(WHAT TO DO) Each entry has to be given again in its exact wording, and no picture may appear in the result.

(DATA RECORDS)

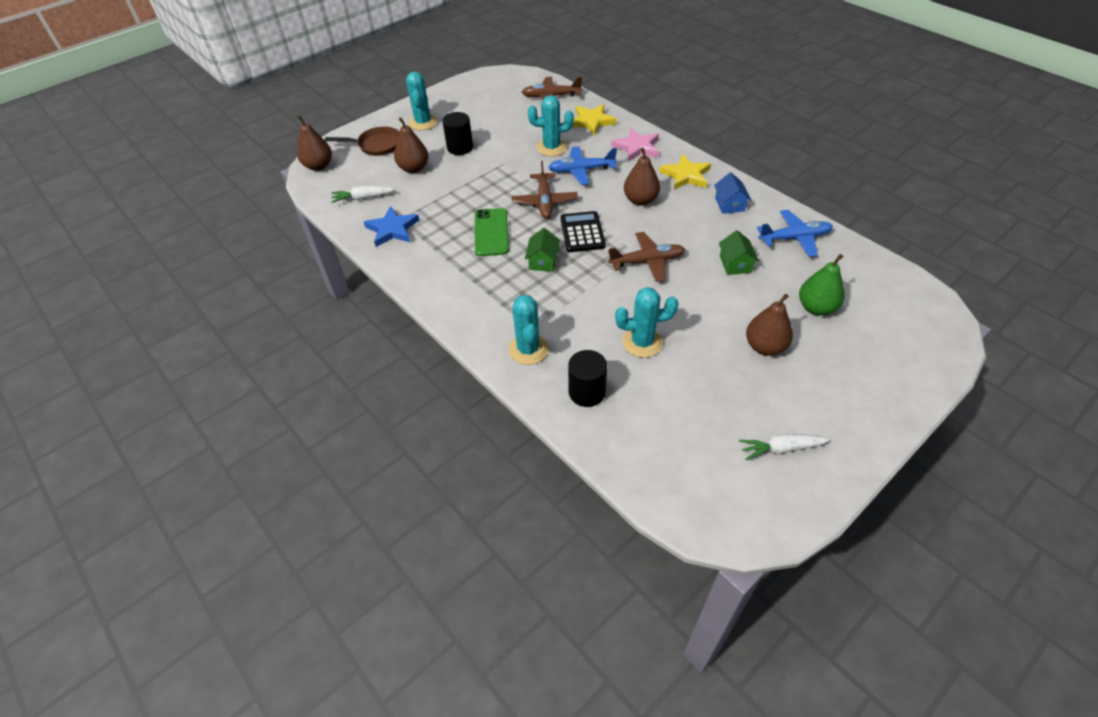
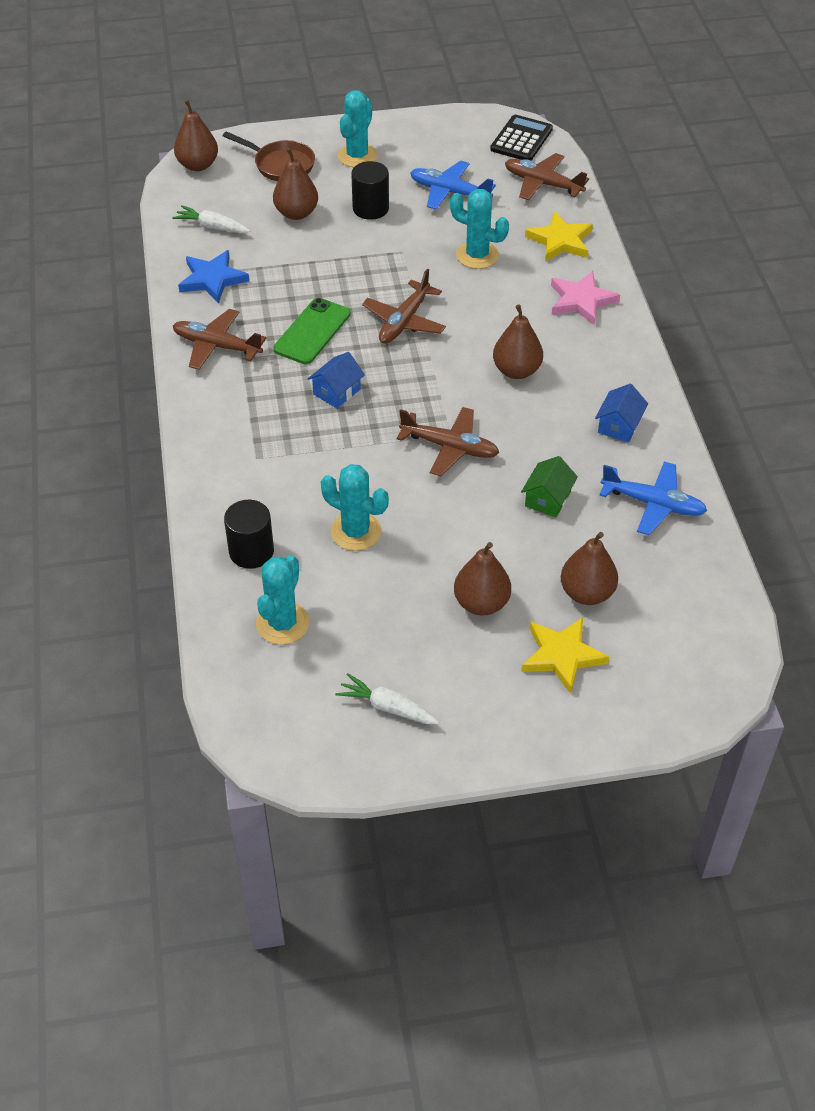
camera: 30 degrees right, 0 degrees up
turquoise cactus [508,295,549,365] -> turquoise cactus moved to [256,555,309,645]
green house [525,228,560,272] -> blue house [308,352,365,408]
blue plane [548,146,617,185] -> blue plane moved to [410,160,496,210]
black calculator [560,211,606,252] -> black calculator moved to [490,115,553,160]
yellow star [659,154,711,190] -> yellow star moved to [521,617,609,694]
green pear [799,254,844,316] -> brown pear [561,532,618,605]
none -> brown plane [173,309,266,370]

(ANSWER TO THE PROBLEM)
camera: 30 degrees right, 0 degrees up
turquoise cactus [508,295,549,365] -> turquoise cactus moved to [256,555,309,645]
green house [525,228,560,272] -> blue house [308,352,365,408]
blue plane [548,146,617,185] -> blue plane moved to [410,160,496,210]
black calculator [560,211,606,252] -> black calculator moved to [490,115,553,160]
yellow star [659,154,711,190] -> yellow star moved to [521,617,609,694]
green pear [799,254,844,316] -> brown pear [561,532,618,605]
none -> brown plane [173,309,266,370]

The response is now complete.